REQUIRED ACTION → Within the records that follow, restate exactly the lines from the line with "none -> blue plate E12 level 1" down to the line with "none -> green cone I7 level 1", including both. Omit the pictures.

AVAILABLE DATA →
__________

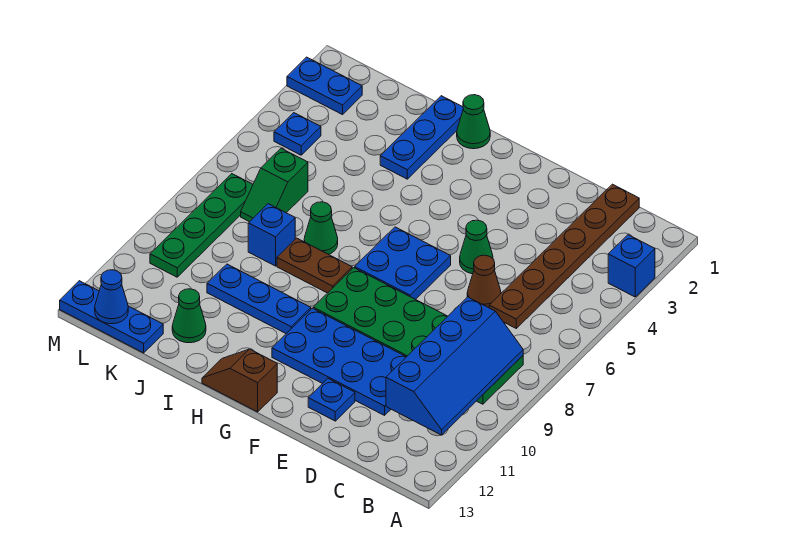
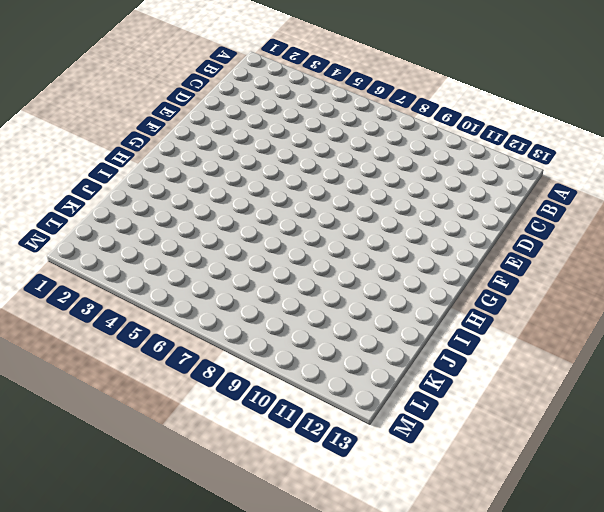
none -> blue brick A3 level 1
none -> green plate B8:G9 level 1
none -> brown plate C1:C6 level 1

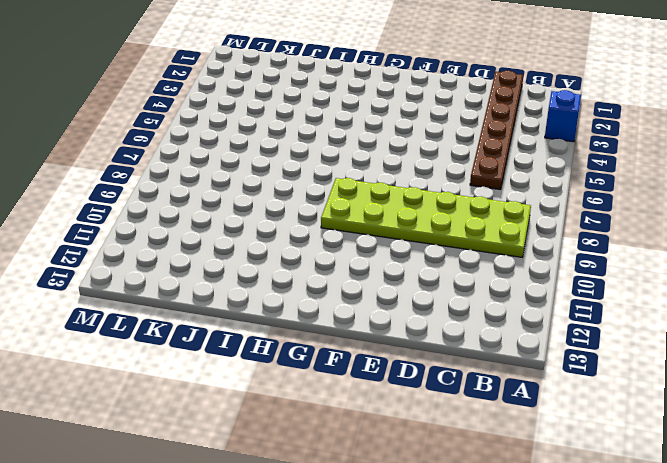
lime plate B8:G9 level 1 -> green plate B8:G9 level 1
none -> brown cone D6 level 1
none -> blue plate D10:G11 level 1
none -> green cone E5 level 1

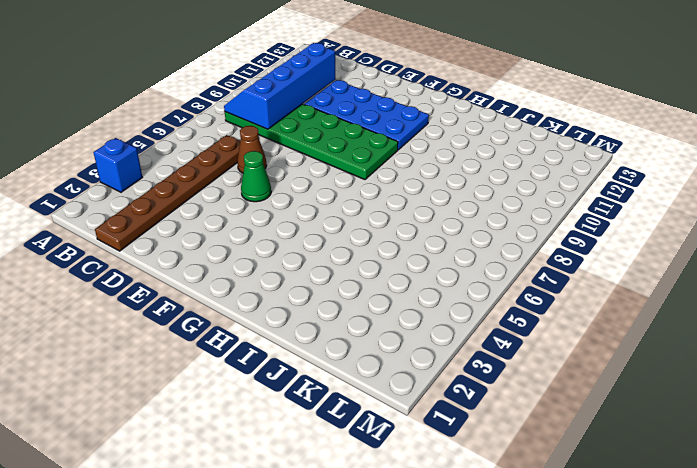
none -> blue plate E12 level 1
none -> blue plate F6:G7 level 1
none -> brown slope G13:H13 level 1 top G

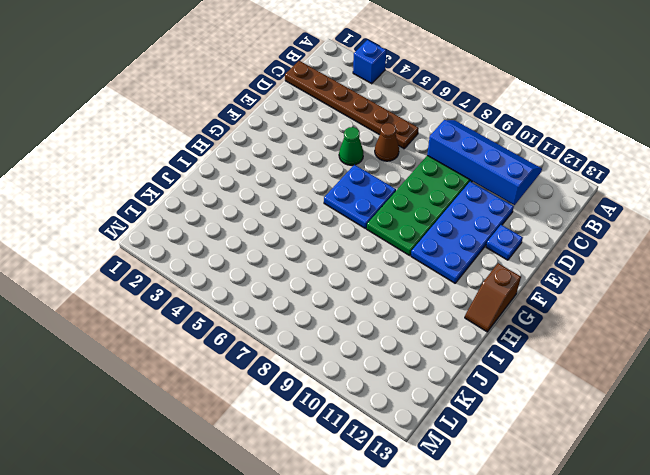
none -> green cone H1 level 1
none -> brown plate H8:I8 level 1
none -> blue plate H10:J10 level 1

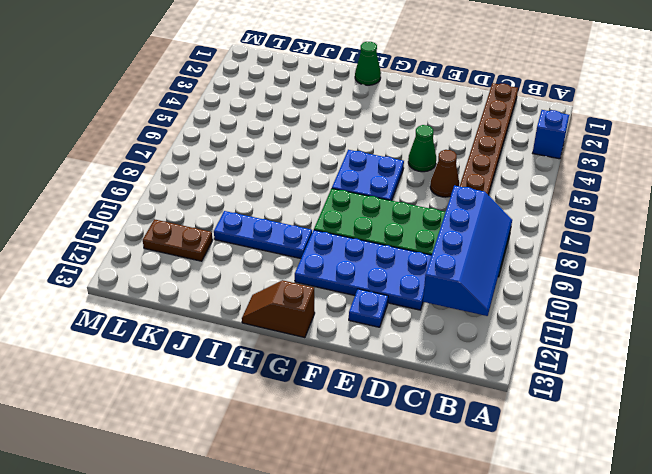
brown plate K11:L11 level 1 -> brown plate H8:I8 level 1
none -> blue plate I1:I3 level 1
none -> green cone I7 level 1
none -> blue brick J8 level 1

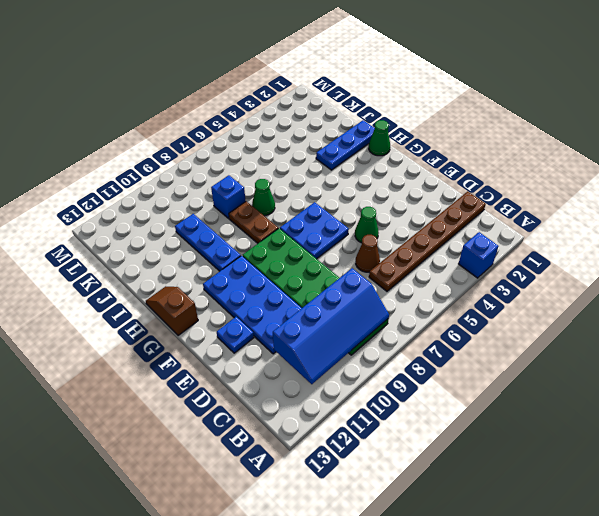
none -> green cone J12 level 1
none -> green slope K6:K7 level 1 top 6
none -> blue plate K13:M13 level 1

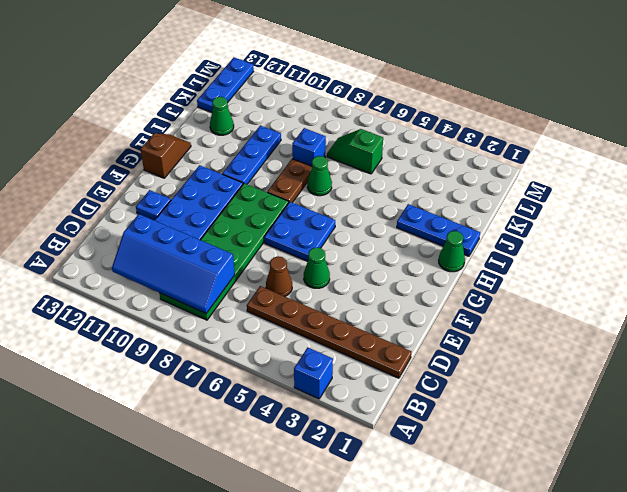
none -> blue plate L2:M2 level 1
none -> blue plate L4 level 1
none -> green plate L7:L10 level 1

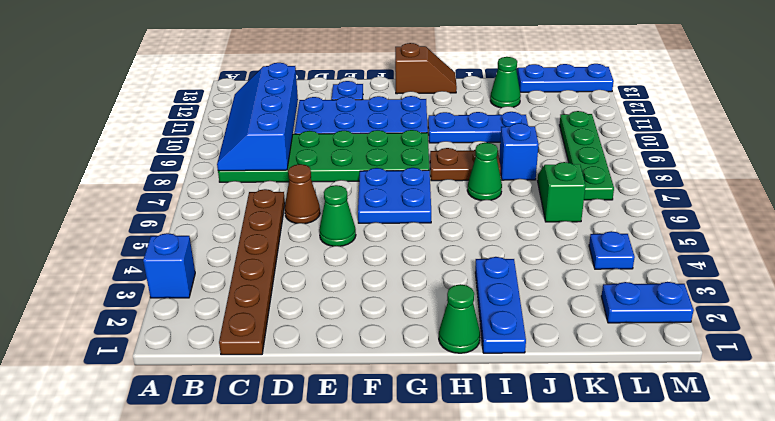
none -> blue cone L13 level 2

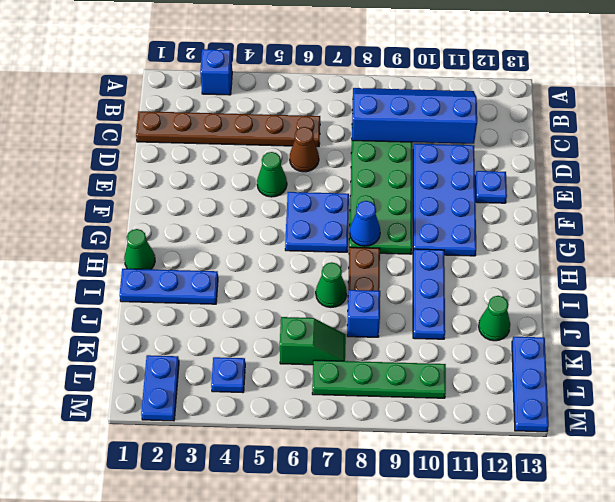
blue cone G8 level 2 -> blue cone L13 level 2
none -> brown slope G13:H13 level 1 top G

__________

RESPONSE →
none -> blue plate E12 level 1
none -> blue plate F6:G7 level 1
none -> brown slope G13:H13 level 1 top G

none -> green cone H1 level 1
none -> brown plate H8:I8 level 1
none -> blue plate H10:J10 level 1

brown plate K11:L11 level 1 -> brown plate H8:I8 level 1
none -> blue plate I1:I3 level 1
none -> green cone I7 level 1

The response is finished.